> **Problem details**
Please count how many lines of the data include the word "right". Give only that number in reply.

==== Provided records ====

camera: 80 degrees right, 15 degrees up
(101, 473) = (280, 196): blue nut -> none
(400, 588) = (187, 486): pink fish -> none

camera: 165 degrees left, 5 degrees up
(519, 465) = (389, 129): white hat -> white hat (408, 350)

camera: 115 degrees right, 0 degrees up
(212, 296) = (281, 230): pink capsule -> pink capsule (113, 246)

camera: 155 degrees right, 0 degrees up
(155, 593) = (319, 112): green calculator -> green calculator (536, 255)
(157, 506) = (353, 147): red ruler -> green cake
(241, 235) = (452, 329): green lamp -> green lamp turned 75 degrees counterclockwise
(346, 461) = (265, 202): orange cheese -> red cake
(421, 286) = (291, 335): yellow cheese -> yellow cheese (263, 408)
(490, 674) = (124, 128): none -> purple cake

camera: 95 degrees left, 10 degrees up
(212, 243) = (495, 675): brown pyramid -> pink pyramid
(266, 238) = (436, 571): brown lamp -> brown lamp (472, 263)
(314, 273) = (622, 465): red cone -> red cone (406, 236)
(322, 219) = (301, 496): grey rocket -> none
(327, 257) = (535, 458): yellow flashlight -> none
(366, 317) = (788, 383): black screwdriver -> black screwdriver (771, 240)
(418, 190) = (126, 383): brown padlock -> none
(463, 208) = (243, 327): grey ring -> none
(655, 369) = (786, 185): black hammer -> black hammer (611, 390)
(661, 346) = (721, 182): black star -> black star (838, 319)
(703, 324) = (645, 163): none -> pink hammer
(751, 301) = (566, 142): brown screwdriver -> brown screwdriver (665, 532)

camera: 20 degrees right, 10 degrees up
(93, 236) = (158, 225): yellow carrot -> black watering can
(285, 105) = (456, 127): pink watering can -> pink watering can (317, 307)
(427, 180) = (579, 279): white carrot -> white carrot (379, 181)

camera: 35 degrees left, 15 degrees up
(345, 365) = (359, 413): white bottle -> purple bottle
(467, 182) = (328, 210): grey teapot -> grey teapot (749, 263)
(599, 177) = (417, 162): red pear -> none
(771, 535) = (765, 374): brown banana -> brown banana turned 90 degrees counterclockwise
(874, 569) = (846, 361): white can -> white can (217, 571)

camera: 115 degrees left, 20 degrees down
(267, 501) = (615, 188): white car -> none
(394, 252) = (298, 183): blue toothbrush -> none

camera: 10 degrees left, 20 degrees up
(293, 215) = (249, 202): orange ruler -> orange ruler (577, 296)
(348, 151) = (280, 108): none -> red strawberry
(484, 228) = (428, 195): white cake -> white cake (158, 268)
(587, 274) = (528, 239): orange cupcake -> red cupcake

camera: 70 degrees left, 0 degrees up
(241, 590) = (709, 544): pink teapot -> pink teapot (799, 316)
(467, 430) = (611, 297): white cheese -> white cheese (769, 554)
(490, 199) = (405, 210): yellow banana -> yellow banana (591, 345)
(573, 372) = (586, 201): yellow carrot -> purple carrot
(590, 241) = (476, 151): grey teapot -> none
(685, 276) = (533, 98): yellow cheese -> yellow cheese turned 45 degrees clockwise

====

> **Task output**
4